SUPPLIED INFORMATION:
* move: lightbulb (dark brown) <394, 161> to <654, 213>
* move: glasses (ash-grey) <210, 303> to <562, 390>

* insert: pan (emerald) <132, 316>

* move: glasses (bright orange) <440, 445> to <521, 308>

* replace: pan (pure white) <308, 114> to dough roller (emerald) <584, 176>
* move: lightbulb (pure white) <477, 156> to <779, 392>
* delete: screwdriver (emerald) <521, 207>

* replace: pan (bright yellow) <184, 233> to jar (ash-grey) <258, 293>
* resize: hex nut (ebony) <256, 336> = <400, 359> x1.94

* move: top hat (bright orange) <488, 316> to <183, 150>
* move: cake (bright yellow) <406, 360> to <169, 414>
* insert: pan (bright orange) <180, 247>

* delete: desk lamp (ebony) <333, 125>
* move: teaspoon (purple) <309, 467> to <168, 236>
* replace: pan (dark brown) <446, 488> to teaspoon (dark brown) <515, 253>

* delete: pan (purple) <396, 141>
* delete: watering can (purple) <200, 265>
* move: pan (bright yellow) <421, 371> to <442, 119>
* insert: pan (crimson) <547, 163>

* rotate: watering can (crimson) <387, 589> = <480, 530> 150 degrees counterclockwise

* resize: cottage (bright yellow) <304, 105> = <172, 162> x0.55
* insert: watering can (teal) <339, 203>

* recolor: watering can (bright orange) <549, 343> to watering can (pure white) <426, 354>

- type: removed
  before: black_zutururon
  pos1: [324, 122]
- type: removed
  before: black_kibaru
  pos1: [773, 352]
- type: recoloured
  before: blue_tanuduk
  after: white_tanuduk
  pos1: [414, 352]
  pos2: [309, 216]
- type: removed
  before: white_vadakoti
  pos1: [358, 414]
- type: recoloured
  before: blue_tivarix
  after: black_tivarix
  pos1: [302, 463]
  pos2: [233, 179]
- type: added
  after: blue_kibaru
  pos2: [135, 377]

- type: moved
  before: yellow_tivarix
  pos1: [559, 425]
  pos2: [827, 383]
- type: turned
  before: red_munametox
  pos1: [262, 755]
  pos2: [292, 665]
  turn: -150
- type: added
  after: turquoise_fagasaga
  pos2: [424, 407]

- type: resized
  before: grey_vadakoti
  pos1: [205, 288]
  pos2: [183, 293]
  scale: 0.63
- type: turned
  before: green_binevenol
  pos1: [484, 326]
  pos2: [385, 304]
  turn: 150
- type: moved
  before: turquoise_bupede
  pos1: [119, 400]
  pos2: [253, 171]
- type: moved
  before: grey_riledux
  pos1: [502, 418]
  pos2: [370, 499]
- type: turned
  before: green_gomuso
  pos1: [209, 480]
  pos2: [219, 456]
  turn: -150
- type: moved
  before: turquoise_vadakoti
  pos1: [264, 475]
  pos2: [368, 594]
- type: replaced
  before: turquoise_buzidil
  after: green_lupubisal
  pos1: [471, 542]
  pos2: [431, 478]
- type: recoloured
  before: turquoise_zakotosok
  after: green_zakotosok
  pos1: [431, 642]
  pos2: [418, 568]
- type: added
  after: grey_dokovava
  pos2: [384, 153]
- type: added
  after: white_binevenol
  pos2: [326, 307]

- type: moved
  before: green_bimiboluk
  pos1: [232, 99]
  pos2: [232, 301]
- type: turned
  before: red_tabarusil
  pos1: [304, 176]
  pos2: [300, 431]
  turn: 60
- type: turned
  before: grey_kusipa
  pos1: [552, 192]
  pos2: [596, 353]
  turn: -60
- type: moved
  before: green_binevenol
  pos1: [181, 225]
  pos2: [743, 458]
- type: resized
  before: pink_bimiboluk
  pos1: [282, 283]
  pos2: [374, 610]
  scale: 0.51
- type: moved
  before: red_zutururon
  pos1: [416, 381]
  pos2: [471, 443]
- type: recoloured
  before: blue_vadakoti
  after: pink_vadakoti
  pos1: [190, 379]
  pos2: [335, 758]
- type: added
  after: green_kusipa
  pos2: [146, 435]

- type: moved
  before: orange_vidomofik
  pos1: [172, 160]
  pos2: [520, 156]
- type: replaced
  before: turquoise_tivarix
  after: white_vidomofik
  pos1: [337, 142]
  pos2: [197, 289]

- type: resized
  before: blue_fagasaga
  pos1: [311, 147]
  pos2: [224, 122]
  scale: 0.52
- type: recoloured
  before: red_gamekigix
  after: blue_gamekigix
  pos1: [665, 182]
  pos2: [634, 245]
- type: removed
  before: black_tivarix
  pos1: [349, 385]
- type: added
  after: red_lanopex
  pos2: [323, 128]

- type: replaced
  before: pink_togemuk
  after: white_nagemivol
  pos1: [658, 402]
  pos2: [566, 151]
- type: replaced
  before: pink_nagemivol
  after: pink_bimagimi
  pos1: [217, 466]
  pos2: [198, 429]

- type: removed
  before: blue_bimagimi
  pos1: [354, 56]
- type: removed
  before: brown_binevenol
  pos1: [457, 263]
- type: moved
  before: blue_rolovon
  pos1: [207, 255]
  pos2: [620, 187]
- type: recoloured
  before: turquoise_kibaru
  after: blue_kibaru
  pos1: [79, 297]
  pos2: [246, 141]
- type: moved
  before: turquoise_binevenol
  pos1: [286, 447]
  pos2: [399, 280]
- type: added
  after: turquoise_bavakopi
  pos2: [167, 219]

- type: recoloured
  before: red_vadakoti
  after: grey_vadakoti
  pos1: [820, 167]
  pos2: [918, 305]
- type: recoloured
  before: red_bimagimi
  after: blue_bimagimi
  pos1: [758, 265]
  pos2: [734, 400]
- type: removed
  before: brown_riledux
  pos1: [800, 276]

WHAT YOU SHOULD DO: The data is to be reproduced in full, every line intact.

OUTPUT BELOW:
* move: lightbulb (dark brown) <394, 161> to <654, 213>
* move: glasses (ash-grey) <210, 303> to <562, 390>

* insert: pan (emerald) <132, 316>

* move: glasses (bright orange) <440, 445> to <521, 308>

* replace: pan (pure white) <308, 114> to dough roller (emerald) <584, 176>
* move: lightbulb (pure white) <477, 156> to <779, 392>
* delete: screwdriver (emerald) <521, 207>

* replace: pan (bright yellow) <184, 233> to jar (ash-grey) <258, 293>
* resize: hex nut (ebony) <256, 336> = <400, 359> x1.94

* move: top hat (bright orange) <488, 316> to <183, 150>
* move: cake (bright yellow) <406, 360> to <169, 414>
* insert: pan (bright orange) <180, 247>

* delete: desk lamp (ebony) <333, 125>
* move: teaspoon (purple) <309, 467> to <168, 236>
* replace: pan (dark brown) <446, 488> to teaspoon (dark brown) <515, 253>

* delete: pan (purple) <396, 141>
* delete: watering can (purple) <200, 265>
* move: pan (bright yellow) <421, 371> to <442, 119>
* insert: pan (crimson) <547, 163>

* rotate: watering can (crimson) <387, 589> = <480, 530> 150 degrees counterclockwise

* resize: cottage (bright yellow) <304, 105> = <172, 162> x0.55
* insert: watering can (teal) <339, 203>

* recolor: watering can (bright orange) <549, 343> to watering can (pure white) <426, 354>

- type: removed
  before: black_zutururon
  pos1: [324, 122]
- type: removed
  before: black_kibaru
  pos1: [773, 352]
- type: recoloured
  before: blue_tanuduk
  after: white_tanuduk
  pos1: [414, 352]
  pos2: [309, 216]
- type: removed
  before: white_vadakoti
  pos1: [358, 414]
- type: recoloured
  before: blue_tivarix
  after: black_tivarix
  pos1: [302, 463]
  pos2: [233, 179]
- type: added
  after: blue_kibaru
  pos2: [135, 377]

- type: moved
  before: yellow_tivarix
  pos1: [559, 425]
  pos2: [827, 383]
- type: turned
  before: red_munametox
  pos1: [262, 755]
  pos2: [292, 665]
  turn: -150
- type: added
  after: turquoise_fagasaga
  pos2: [424, 407]

- type: resized
  before: grey_vadakoti
  pos1: [205, 288]
  pos2: [183, 293]
  scale: 0.63
- type: turned
  before: green_binevenol
  pos1: [484, 326]
  pos2: [385, 304]
  turn: 150
- type: moved
  before: turquoise_bupede
  pos1: [119, 400]
  pos2: [253, 171]
- type: moved
  before: grey_riledux
  pos1: [502, 418]
  pos2: [370, 499]
- type: turned
  before: green_gomuso
  pos1: [209, 480]
  pos2: [219, 456]
  turn: -150
- type: moved
  before: turquoise_vadakoti
  pos1: [264, 475]
  pos2: [368, 594]
- type: replaced
  before: turquoise_buzidil
  after: green_lupubisal
  pos1: [471, 542]
  pos2: [431, 478]
- type: recoloured
  before: turquoise_zakotosok
  after: green_zakotosok
  pos1: [431, 642]
  pos2: [418, 568]
- type: added
  after: grey_dokovava
  pos2: [384, 153]
- type: added
  after: white_binevenol
  pos2: [326, 307]

- type: moved
  before: green_bimiboluk
  pos1: [232, 99]
  pos2: [232, 301]
- type: turned
  before: red_tabarusil
  pos1: [304, 176]
  pos2: [300, 431]
  turn: 60
- type: turned
  before: grey_kusipa
  pos1: [552, 192]
  pos2: [596, 353]
  turn: -60
- type: moved
  before: green_binevenol
  pos1: [181, 225]
  pos2: [743, 458]
- type: resized
  before: pink_bimiboluk
  pos1: [282, 283]
  pos2: [374, 610]
  scale: 0.51
- type: moved
  before: red_zutururon
  pos1: [416, 381]
  pos2: [471, 443]
- type: recoloured
  before: blue_vadakoti
  after: pink_vadakoti
  pos1: [190, 379]
  pos2: [335, 758]
- type: added
  after: green_kusipa
  pos2: [146, 435]

- type: moved
  before: orange_vidomofik
  pos1: [172, 160]
  pos2: [520, 156]
- type: replaced
  before: turquoise_tivarix
  after: white_vidomofik
  pos1: [337, 142]
  pos2: [197, 289]

- type: resized
  before: blue_fagasaga
  pos1: [311, 147]
  pos2: [224, 122]
  scale: 0.52
- type: recoloured
  before: red_gamekigix
  after: blue_gamekigix
  pos1: [665, 182]
  pos2: [634, 245]
- type: removed
  before: black_tivarix
  pos1: [349, 385]
- type: added
  after: red_lanopex
  pos2: [323, 128]

- type: replaced
  before: pink_togemuk
  after: white_nagemivol
  pos1: [658, 402]
  pos2: [566, 151]
- type: replaced
  before: pink_nagemivol
  after: pink_bimagimi
  pos1: [217, 466]
  pos2: [198, 429]

- type: removed
  before: blue_bimagimi
  pos1: [354, 56]
- type: removed
  before: brown_binevenol
  pos1: [457, 263]
- type: moved
  before: blue_rolovon
  pos1: [207, 255]
  pos2: [620, 187]
- type: recoloured
  before: turquoise_kibaru
  after: blue_kibaru
  pos1: [79, 297]
  pos2: [246, 141]
- type: moved
  before: turquoise_binevenol
  pos1: [286, 447]
  pos2: [399, 280]
- type: added
  after: turquoise_bavakopi
  pos2: [167, 219]

- type: recoloured
  before: red_vadakoti
  after: grey_vadakoti
  pos1: [820, 167]
  pos2: [918, 305]
- type: recoloured
  before: red_bimagimi
  after: blue_bimagimi
  pos1: [758, 265]
  pos2: [734, 400]
- type: removed
  before: brown_riledux
  pos1: [800, 276]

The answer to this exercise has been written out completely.